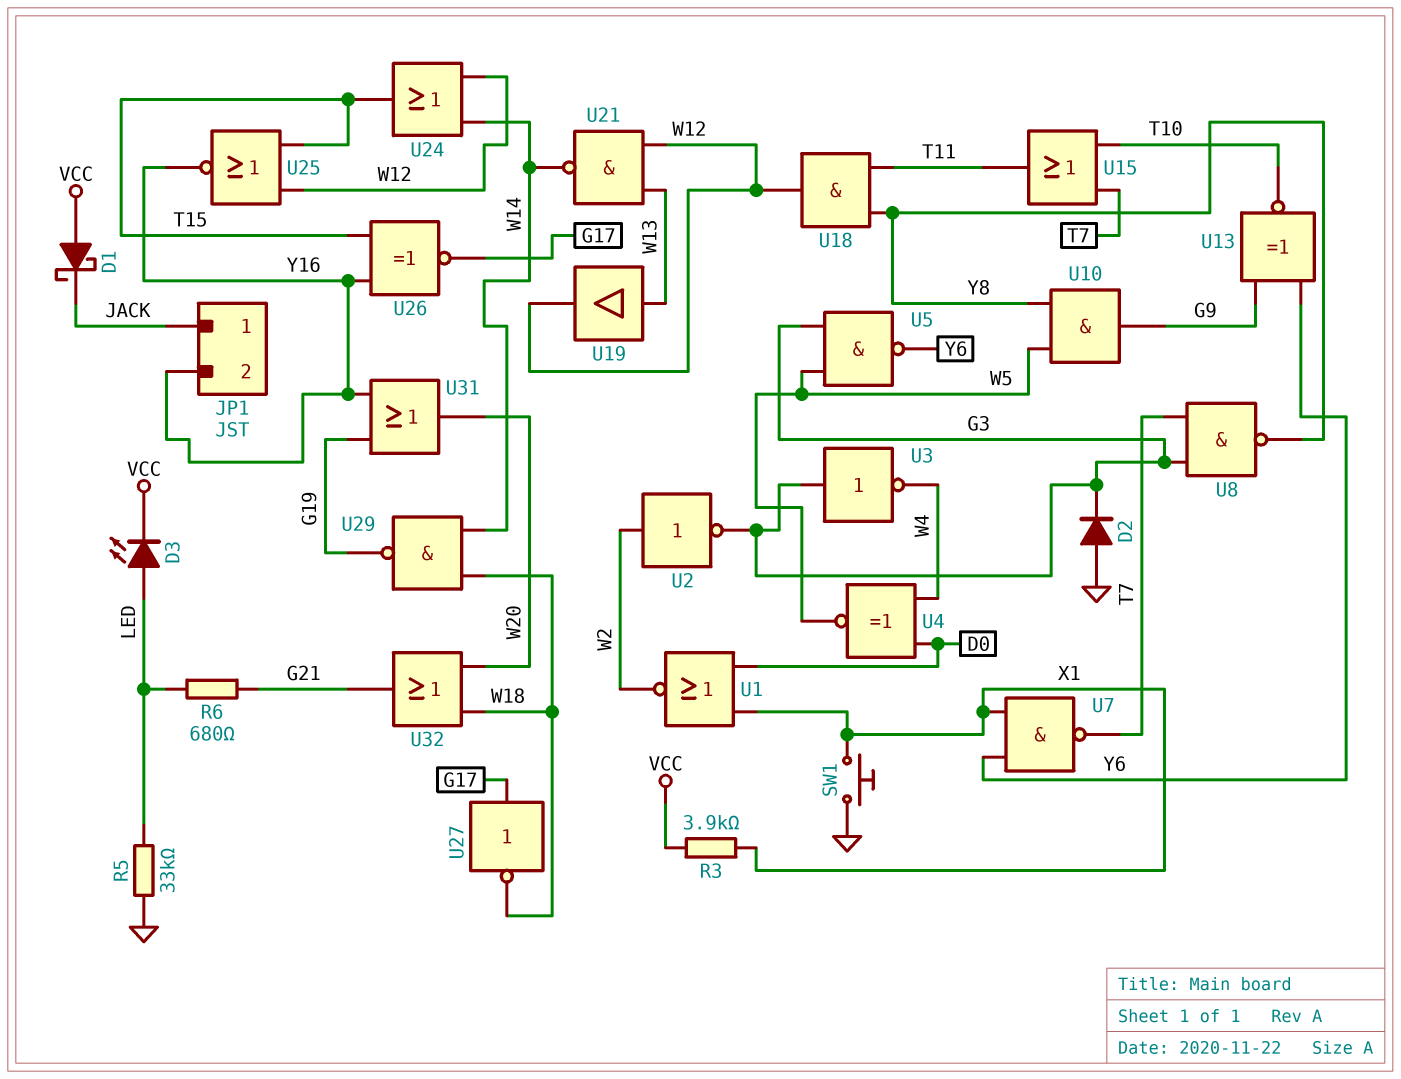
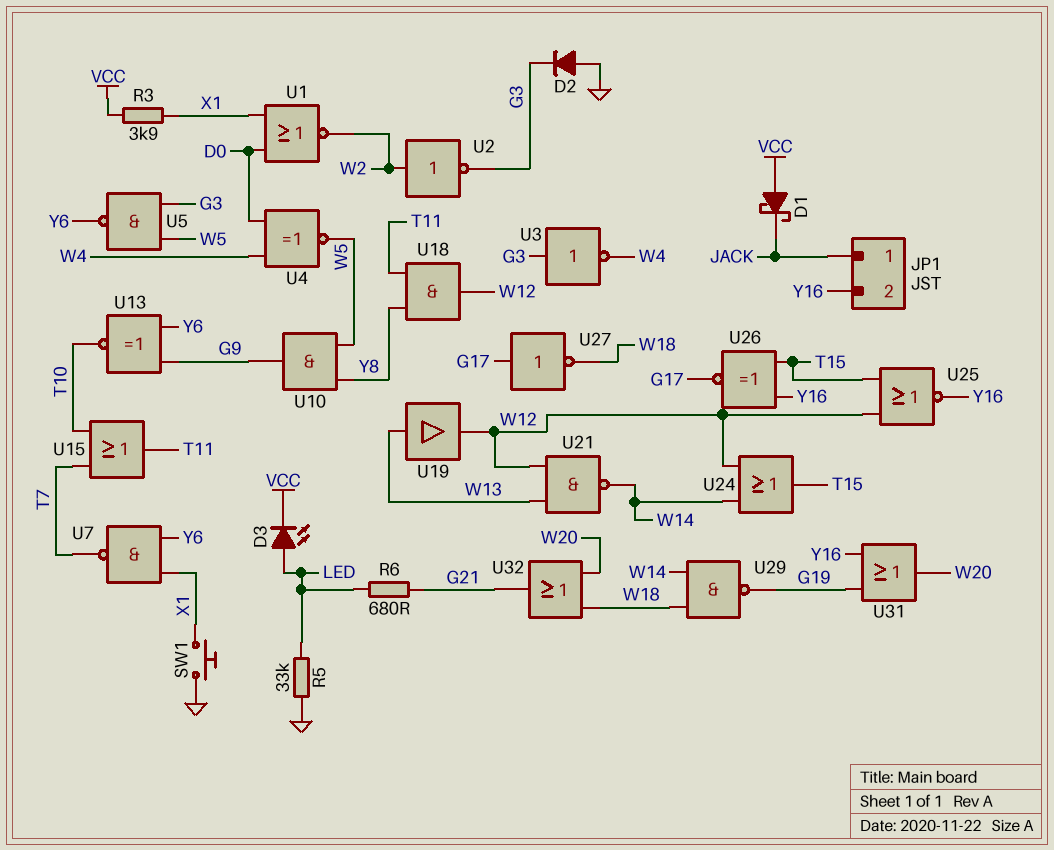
U8: NAND (in G3, in T7, out Y8) -> none

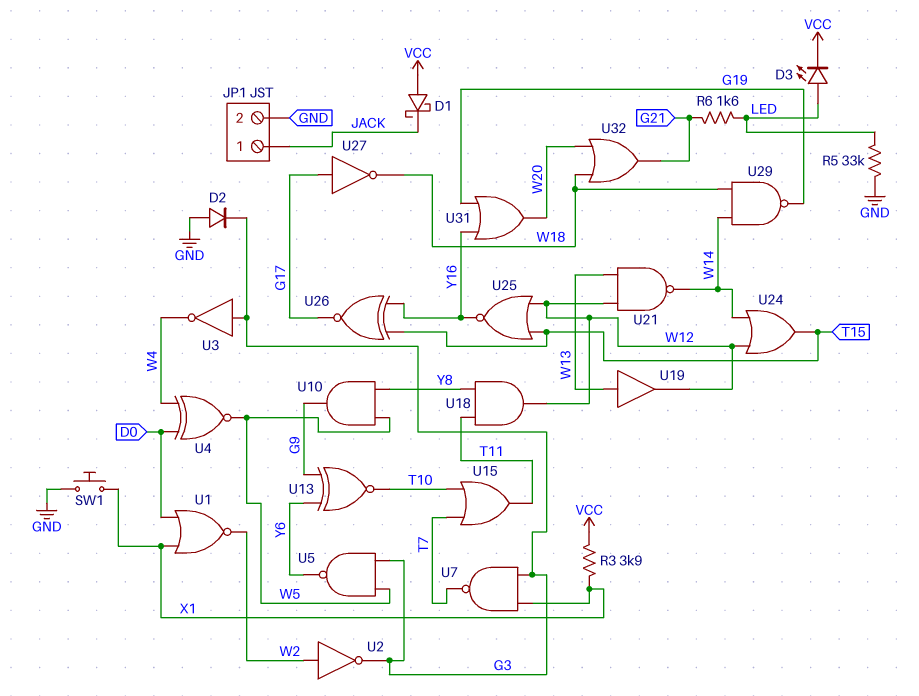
JP1 pin 2: Y16 -> GND
R6: 680 (G21, LED) -> 1.6k (G21, LED)
U7: NAND (in X1, in Y6, out T7) -> NAND (in G3, in X1, out T7)

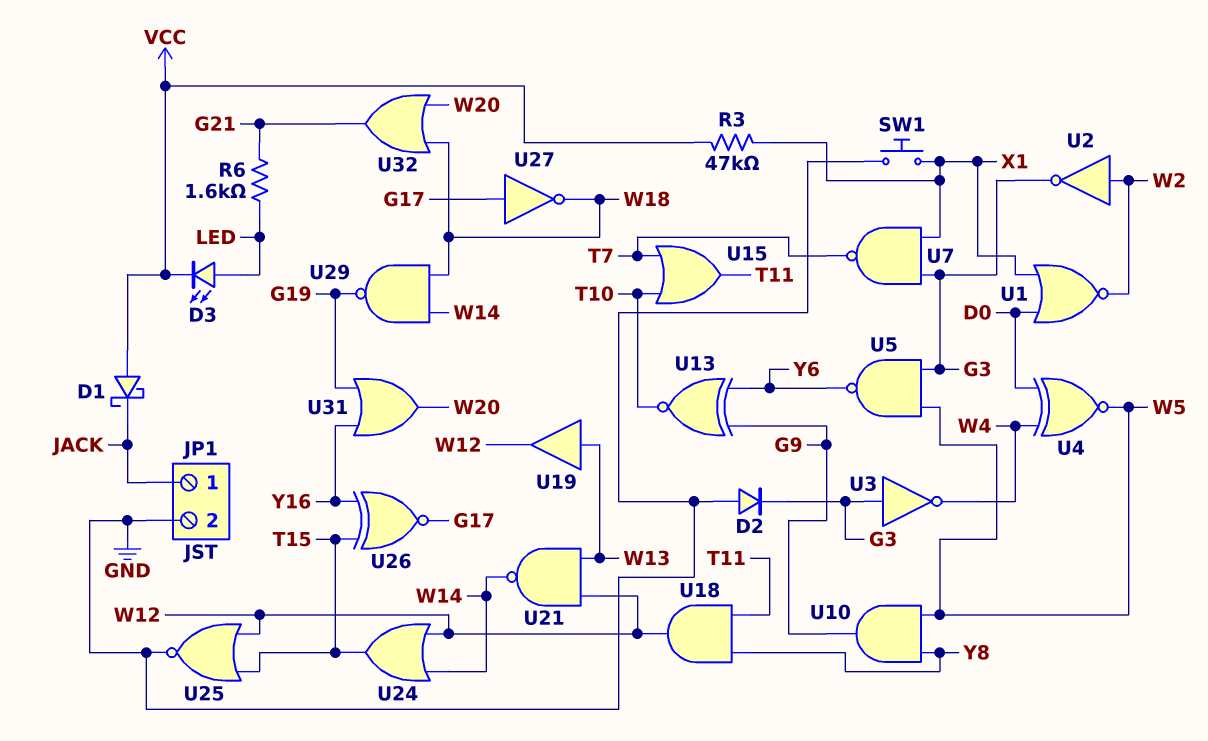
R3: 3.9k (VCC, X1) -> 47k (VCC, X1)
R5: 33k (GND, LED) -> none
U25: NOR (in T15, in W12, out Y16) -> NOR (in T15, in W12, out GND)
* * * * * * * * *
* EXERCISE DETAILS
For this exercise, return the records above in full and exactly, omitting the images.

* YOUR SOLUTION
U8: NAND (in G3, in T7, out Y8) -> none

JP1 pin 2: Y16 -> GND
R6: 680 (G21, LED) -> 1.6k (G21, LED)
U7: NAND (in X1, in Y6, out T7) -> NAND (in G3, in X1, out T7)

R3: 3.9k (VCC, X1) -> 47k (VCC, X1)
R5: 33k (GND, LED) -> none
U25: NOR (in T15, in W12, out Y16) -> NOR (in T15, in W12, out GND)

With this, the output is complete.